:: AVAILABLE RECORDS ::

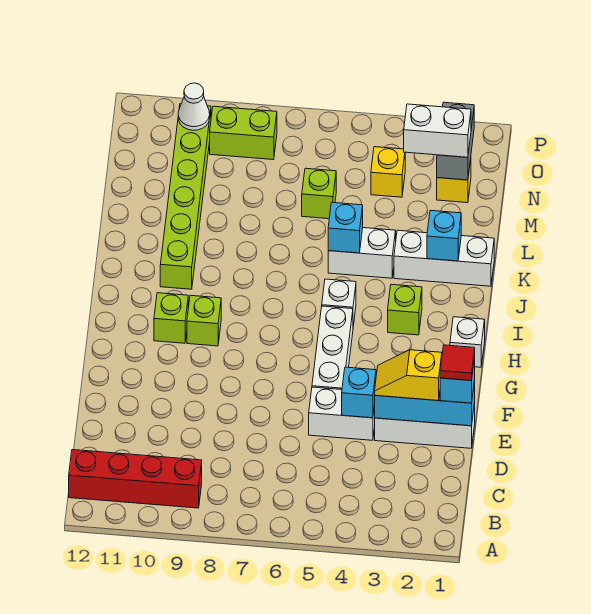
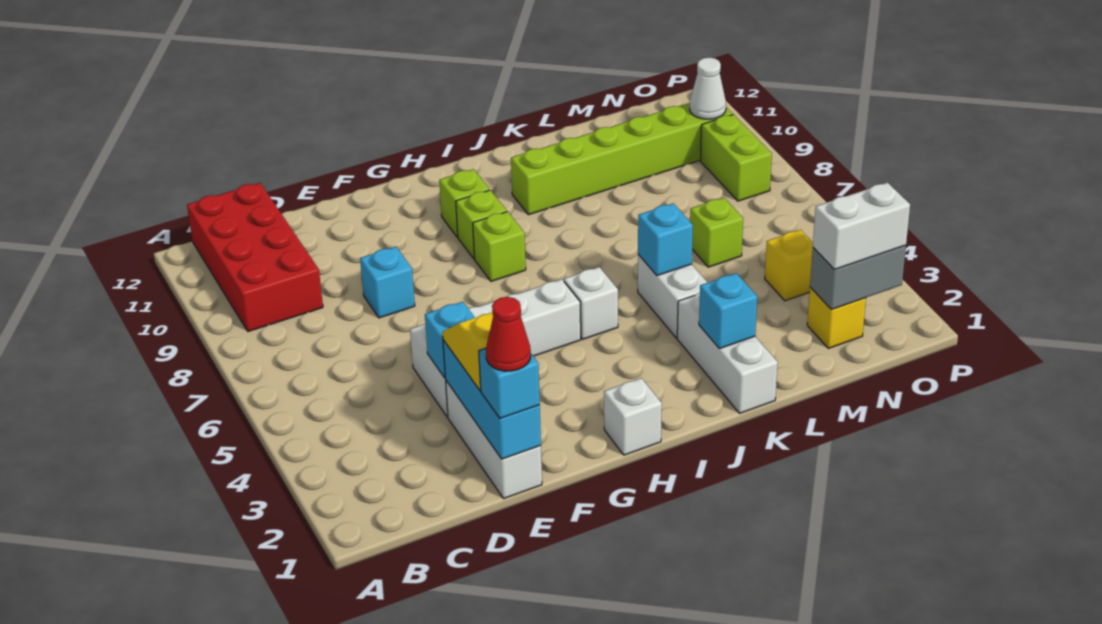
red brick B9:B12 level 1 -> red brick B9:C12 level 1
red tile E1 level 4 -> red cone E1 level 4
none -> cyan brick E8 level 1
lime brick I3 level 1 -> lime brick H8 level 1
white brick N2:N3 level 3 -> white brick N2:O2 level 3

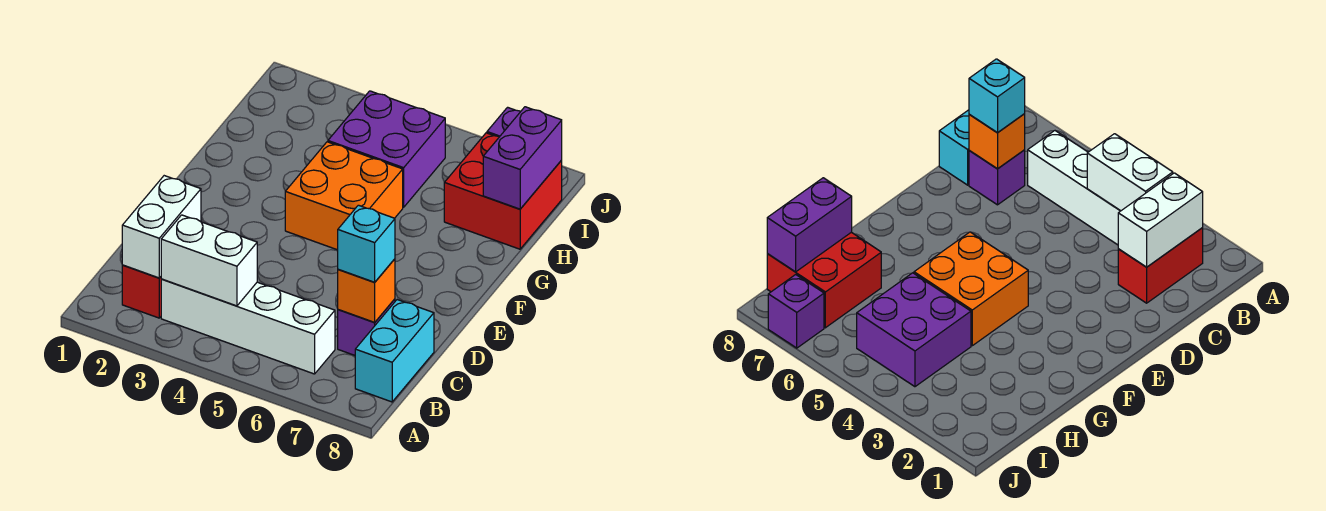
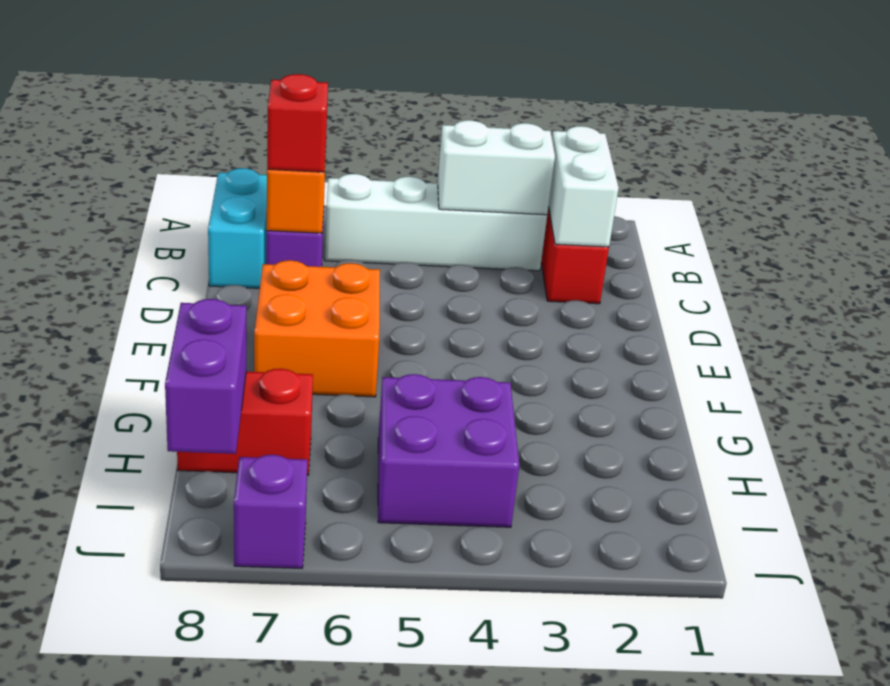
cyan brick C7 level 3 -> red brick C7 level 3
orange brick F4:G5 level 1 -> orange brick E6:F7 level 1
red brick H7:I8 level 1 -> red brick H7:H8 level 1

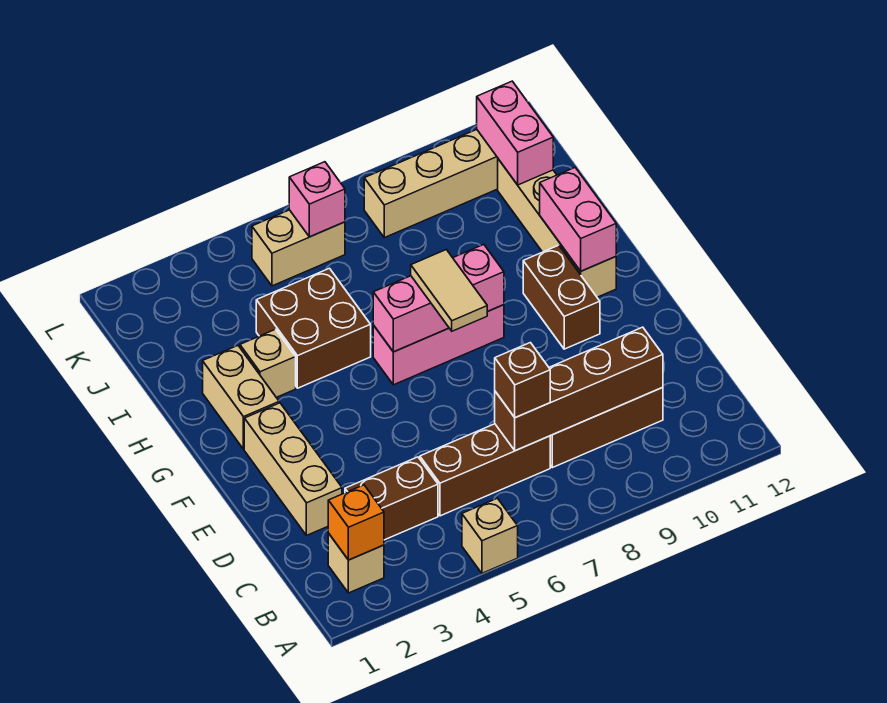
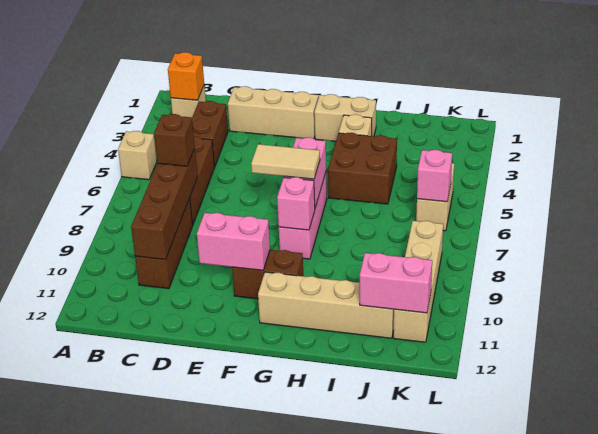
pink brick G11:H11 level 2 -> pink brick E10:F10 level 2

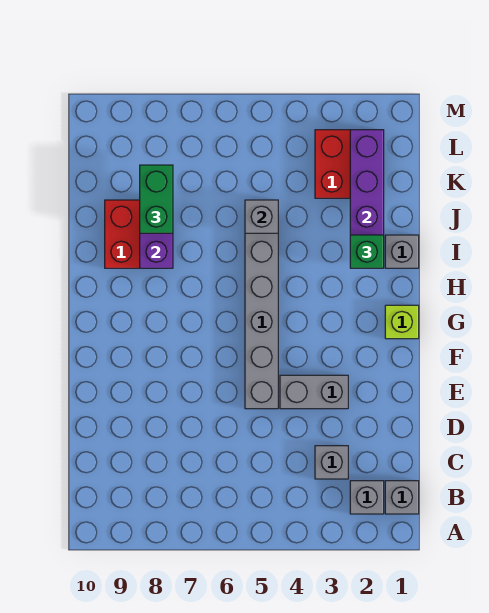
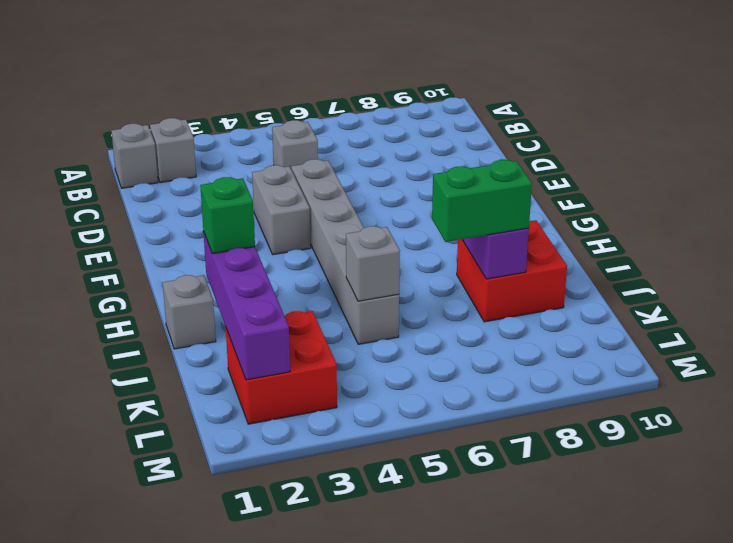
grey brick C3 level 1 -> grey brick C5 level 1
grey brick E3:E4 level 1 -> grey brick E4:F4 level 1
lime brick G1 level 1 -> none
green brick J8:K8 level 3 -> green brick J7:J8 level 3

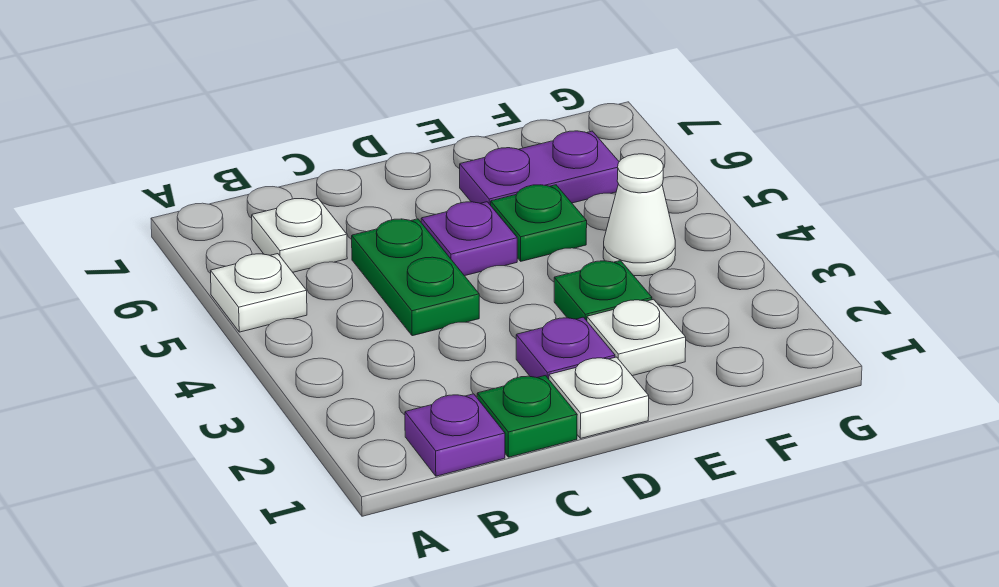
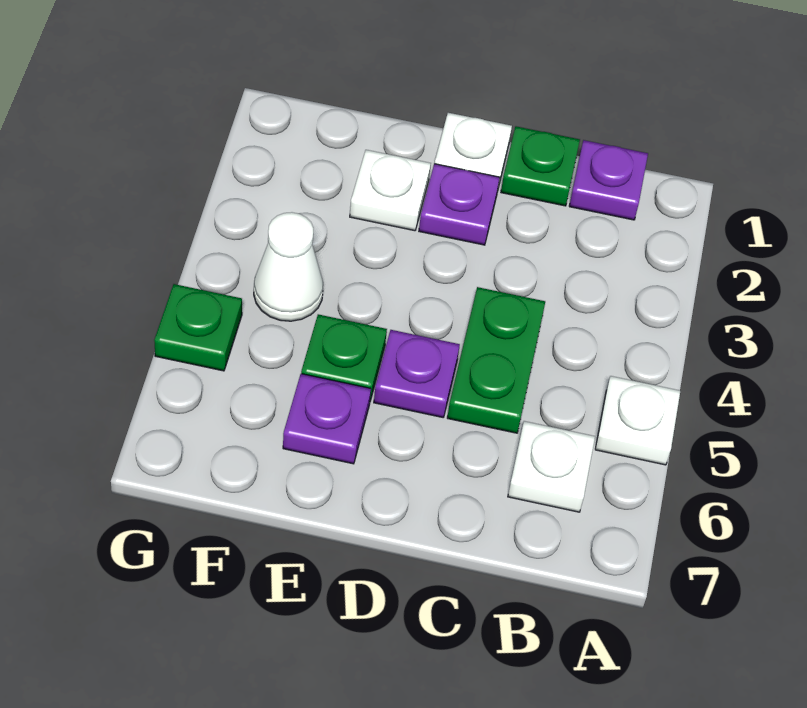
green plate E3 level 1 -> green plate G5 level 1
purple plate E6:F6 level 1 -> purple plate E6 level 1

:::

• **TASK TO COMPLETE**:
Reproduce the material exactly; keep pictures out.

• **SOLUTION TO THIS PROBLEM**:
red brick B9:B12 level 1 -> red brick B9:C12 level 1
red tile E1 level 4 -> red cone E1 level 4
none -> cyan brick E8 level 1
lime brick I3 level 1 -> lime brick H8 level 1
white brick N2:N3 level 3 -> white brick N2:O2 level 3

cyan brick C7 level 3 -> red brick C7 level 3
orange brick F4:G5 level 1 -> orange brick E6:F7 level 1
red brick H7:I8 level 1 -> red brick H7:H8 level 1

pink brick G11:H11 level 2 -> pink brick E10:F10 level 2

grey brick C3 level 1 -> grey brick C5 level 1
grey brick E3:E4 level 1 -> grey brick E4:F4 level 1
lime brick G1 level 1 -> none
green brick J8:K8 level 3 -> green brick J7:J8 level 3

green plate E3 level 1 -> green plate G5 level 1
purple plate E6:F6 level 1 -> purple plate E6 level 1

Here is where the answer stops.